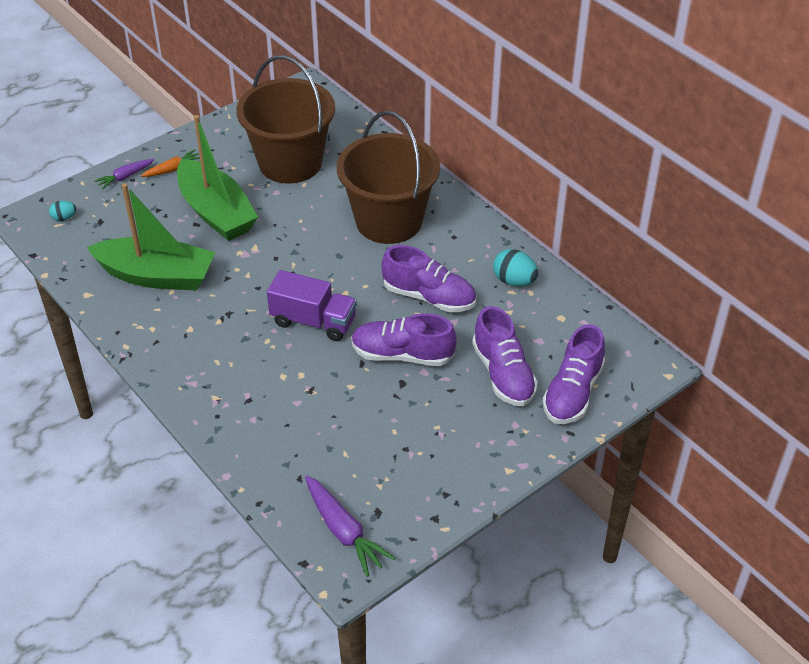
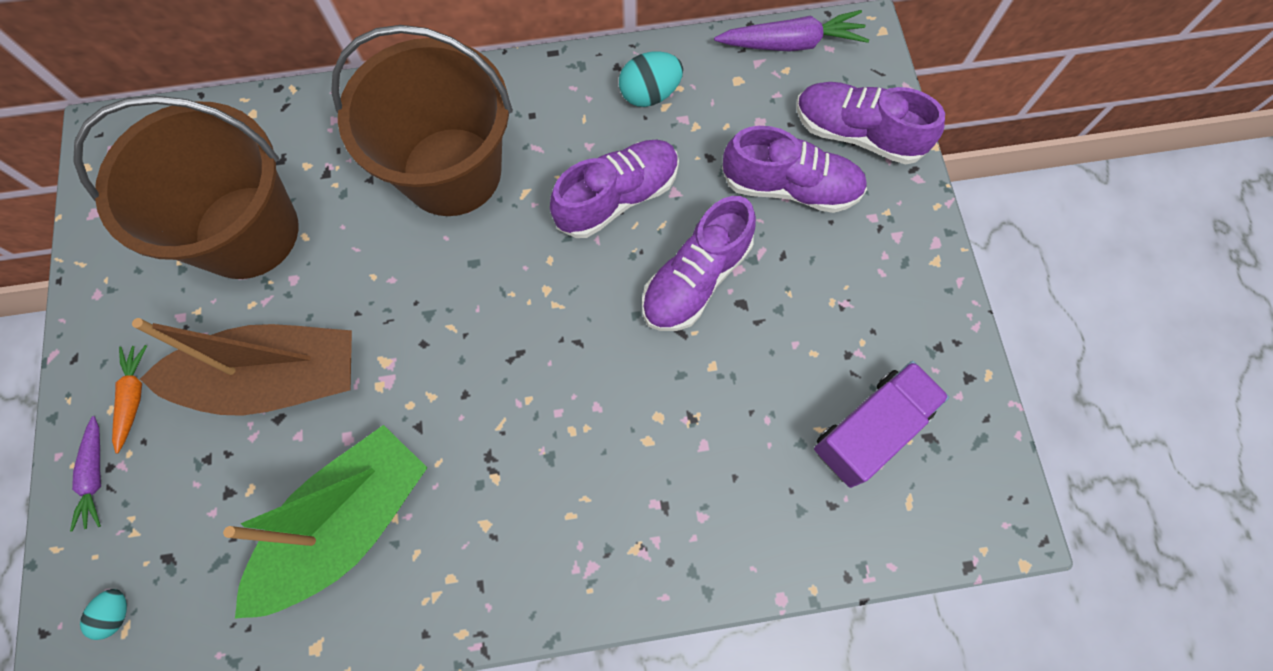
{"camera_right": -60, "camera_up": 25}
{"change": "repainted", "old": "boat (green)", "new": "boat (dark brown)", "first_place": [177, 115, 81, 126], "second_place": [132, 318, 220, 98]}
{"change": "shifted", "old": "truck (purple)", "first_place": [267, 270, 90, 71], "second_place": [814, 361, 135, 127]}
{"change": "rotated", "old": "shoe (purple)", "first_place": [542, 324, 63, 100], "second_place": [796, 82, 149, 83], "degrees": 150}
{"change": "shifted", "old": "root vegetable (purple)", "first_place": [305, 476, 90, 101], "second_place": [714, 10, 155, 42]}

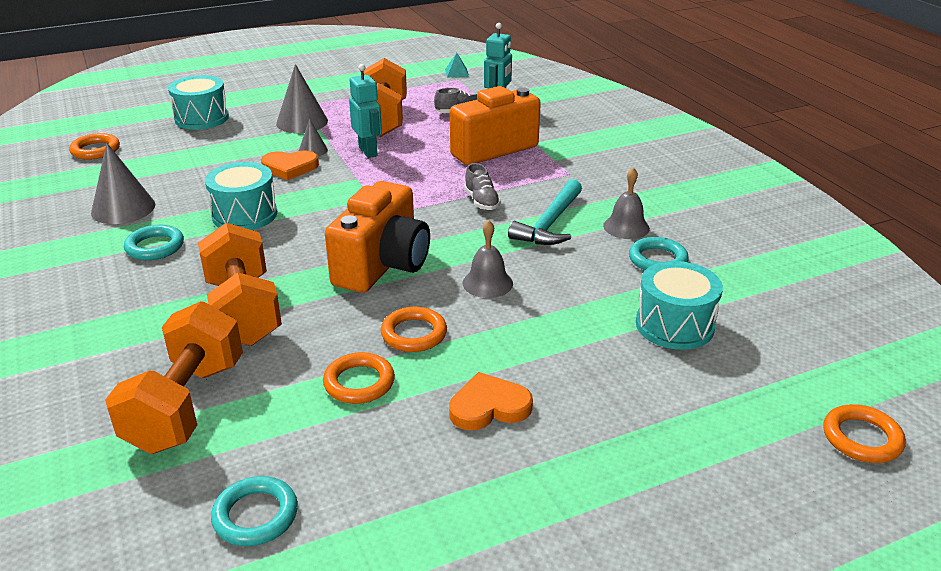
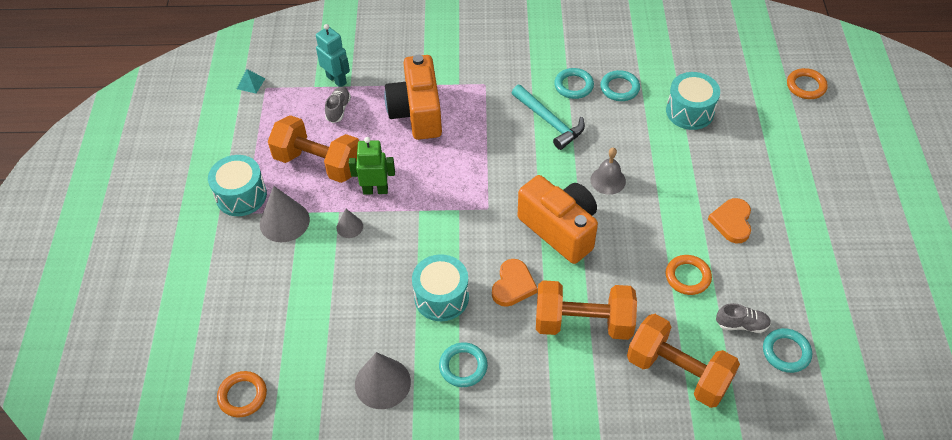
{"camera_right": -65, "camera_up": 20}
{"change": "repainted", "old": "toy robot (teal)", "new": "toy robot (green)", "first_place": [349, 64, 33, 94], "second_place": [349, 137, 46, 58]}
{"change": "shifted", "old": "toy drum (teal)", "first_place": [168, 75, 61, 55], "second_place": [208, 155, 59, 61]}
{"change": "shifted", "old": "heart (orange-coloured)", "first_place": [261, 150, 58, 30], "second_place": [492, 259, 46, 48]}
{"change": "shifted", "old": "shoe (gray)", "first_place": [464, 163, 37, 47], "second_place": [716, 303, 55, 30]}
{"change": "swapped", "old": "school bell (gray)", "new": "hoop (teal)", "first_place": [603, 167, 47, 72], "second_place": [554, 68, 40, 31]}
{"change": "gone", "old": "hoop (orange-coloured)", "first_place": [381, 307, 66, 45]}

--------

[Task brief]: The whole listing is to be duplicated verbatim, apart from its images.

[Output]:
{"camera_right": -60, "camera_up": 25}
{"change": "repainted", "old": "boat (green)", "new": "boat (dark brown)", "first_place": [177, 115, 81, 126], "second_place": [132, 318, 220, 98]}
{"change": "shifted", "old": "truck (purple)", "first_place": [267, 270, 90, 71], "second_place": [814, 361, 135, 127]}
{"change": "rotated", "old": "shoe (purple)", "first_place": [542, 324, 63, 100], "second_place": [796, 82, 149, 83], "degrees": 150}
{"change": "shifted", "old": "root vegetable (purple)", "first_place": [305, 476, 90, 101], "second_place": [714, 10, 155, 42]}

{"camera_right": -65, "camera_up": 20}
{"change": "repainted", "old": "toy robot (teal)", "new": "toy robot (green)", "first_place": [349, 64, 33, 94], "second_place": [349, 137, 46, 58]}
{"change": "shifted", "old": "toy drum (teal)", "first_place": [168, 75, 61, 55], "second_place": [208, 155, 59, 61]}
{"change": "shifted", "old": "heart (orange-coloured)", "first_place": [261, 150, 58, 30], "second_place": [492, 259, 46, 48]}
{"change": "shifted", "old": "shoe (gray)", "first_place": [464, 163, 37, 47], "second_place": [716, 303, 55, 30]}
{"change": "swapped", "old": "school bell (gray)", "new": "hoop (teal)", "first_place": [603, 167, 47, 72], "second_place": [554, 68, 40, 31]}
{"change": "gone", "old": "hoop (orange-coloured)", "first_place": [381, 307, 66, 45]}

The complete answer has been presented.